▶ _Task details_
Return exactly and only these lines: the first of the listing through the one containing "S4: button (GND, NET18)".

▶ _Entries supplied_
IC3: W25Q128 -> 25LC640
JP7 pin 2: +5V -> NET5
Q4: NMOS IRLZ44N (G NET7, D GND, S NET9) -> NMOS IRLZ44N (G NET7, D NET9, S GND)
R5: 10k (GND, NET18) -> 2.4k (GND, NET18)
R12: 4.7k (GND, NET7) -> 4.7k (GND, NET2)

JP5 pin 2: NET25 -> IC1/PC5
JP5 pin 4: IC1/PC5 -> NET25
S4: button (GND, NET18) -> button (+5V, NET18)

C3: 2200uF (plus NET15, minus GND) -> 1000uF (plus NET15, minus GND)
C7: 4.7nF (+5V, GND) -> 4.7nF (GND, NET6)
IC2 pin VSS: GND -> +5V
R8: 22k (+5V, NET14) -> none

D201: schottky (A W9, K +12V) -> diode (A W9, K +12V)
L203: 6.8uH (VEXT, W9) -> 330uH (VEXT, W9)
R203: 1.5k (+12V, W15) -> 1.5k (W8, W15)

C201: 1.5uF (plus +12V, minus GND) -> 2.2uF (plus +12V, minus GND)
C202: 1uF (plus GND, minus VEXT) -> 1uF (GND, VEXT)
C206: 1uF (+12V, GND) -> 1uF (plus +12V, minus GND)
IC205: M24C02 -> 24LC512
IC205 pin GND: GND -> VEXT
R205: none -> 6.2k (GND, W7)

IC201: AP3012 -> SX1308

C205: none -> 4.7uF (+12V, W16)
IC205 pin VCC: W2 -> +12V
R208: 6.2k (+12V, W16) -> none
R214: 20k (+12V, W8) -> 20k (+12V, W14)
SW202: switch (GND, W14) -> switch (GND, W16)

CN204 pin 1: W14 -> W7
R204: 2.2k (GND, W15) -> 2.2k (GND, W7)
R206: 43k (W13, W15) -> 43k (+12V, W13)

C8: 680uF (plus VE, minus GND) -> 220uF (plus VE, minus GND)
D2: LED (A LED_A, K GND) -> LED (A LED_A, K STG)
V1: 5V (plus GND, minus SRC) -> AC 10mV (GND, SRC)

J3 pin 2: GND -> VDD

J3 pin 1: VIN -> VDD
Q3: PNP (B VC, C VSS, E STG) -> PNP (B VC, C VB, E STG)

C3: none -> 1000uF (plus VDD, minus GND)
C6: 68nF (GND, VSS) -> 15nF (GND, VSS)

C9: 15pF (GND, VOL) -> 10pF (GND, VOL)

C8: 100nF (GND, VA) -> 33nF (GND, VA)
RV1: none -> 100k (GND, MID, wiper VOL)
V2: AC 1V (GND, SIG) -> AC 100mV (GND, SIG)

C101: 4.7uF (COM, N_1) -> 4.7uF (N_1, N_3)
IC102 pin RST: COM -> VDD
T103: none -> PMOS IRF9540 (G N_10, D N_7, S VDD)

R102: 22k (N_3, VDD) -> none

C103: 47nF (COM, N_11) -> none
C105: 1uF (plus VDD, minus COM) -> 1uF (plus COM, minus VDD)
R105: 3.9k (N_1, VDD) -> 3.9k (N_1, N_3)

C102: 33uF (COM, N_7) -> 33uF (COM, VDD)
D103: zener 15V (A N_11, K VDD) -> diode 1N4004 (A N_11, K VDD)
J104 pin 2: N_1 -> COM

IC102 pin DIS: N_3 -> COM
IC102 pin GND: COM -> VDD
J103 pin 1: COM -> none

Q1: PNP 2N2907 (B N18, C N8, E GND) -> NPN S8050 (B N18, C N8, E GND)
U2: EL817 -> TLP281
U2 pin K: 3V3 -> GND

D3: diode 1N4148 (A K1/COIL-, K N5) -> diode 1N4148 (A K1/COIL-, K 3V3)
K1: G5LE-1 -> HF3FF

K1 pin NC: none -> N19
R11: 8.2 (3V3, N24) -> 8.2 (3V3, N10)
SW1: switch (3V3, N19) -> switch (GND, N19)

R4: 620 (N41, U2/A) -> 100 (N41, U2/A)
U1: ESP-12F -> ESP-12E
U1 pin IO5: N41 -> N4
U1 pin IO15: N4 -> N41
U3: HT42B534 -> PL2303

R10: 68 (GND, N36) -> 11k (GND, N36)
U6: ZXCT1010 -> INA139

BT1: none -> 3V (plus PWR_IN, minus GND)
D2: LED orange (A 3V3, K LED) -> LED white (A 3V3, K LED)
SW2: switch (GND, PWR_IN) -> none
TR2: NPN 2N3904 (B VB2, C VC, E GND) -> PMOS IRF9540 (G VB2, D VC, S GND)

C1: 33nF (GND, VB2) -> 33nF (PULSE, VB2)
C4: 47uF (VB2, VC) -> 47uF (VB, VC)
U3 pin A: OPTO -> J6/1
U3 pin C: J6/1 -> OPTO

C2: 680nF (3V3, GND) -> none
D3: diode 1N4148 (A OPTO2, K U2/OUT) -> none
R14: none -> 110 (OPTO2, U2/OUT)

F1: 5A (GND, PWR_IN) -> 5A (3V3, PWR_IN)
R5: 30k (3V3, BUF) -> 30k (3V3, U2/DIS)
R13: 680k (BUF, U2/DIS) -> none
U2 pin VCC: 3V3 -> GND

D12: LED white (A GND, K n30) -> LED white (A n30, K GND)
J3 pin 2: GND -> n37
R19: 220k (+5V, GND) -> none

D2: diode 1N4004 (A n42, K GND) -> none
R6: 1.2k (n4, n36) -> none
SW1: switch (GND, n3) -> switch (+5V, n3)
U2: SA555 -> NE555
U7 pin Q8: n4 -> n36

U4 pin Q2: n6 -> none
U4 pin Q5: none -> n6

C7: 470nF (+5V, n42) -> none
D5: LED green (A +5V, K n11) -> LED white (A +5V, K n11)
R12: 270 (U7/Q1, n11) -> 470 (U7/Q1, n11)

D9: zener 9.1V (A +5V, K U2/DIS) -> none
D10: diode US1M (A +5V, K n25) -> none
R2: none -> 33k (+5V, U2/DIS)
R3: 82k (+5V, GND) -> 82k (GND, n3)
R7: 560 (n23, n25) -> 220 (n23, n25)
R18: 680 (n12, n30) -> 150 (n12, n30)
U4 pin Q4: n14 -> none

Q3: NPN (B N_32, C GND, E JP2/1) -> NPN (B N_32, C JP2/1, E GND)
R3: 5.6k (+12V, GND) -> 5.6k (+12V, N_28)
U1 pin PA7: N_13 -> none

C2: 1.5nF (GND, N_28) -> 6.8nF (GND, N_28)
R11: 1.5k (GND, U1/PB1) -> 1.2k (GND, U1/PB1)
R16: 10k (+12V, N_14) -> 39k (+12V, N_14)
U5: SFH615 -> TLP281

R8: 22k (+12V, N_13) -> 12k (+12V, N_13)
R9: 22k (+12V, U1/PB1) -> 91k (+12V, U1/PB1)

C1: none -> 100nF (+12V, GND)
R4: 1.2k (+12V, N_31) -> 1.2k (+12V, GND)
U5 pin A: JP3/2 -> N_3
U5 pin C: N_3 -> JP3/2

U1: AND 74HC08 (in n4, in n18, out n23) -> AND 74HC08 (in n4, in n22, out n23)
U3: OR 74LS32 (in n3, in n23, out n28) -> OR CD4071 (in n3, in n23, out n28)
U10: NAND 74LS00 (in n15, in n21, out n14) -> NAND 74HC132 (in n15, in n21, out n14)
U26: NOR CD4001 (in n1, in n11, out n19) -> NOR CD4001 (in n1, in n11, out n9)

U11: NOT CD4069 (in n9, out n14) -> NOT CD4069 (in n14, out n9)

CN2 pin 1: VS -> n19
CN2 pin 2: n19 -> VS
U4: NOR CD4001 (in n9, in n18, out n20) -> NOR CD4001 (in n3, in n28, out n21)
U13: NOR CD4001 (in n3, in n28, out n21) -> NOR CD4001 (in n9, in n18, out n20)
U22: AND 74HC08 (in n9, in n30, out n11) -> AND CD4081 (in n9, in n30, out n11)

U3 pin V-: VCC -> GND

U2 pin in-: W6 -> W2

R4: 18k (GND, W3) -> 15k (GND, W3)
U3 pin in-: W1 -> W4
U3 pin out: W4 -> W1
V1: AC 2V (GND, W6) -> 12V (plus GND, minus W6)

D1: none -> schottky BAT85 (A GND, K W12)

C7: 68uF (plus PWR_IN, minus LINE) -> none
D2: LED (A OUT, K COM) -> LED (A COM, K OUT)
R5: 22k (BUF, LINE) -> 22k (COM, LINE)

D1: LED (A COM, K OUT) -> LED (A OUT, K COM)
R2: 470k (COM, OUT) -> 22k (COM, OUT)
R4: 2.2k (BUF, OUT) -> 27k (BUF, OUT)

▶ _Answer section_
IC3: W25Q128 -> 25LC640
JP7 pin 2: +5V -> NET5
Q4: NMOS IRLZ44N (G NET7, D GND, S NET9) -> NMOS IRLZ44N (G NET7, D NET9, S GND)
R5: 10k (GND, NET18) -> 2.4k (GND, NET18)
R12: 4.7k (GND, NET7) -> 4.7k (GND, NET2)

JP5 pin 2: NET25 -> IC1/PC5
JP5 pin 4: IC1/PC5 -> NET25
S4: button (GND, NET18) -> button (+5V, NET18)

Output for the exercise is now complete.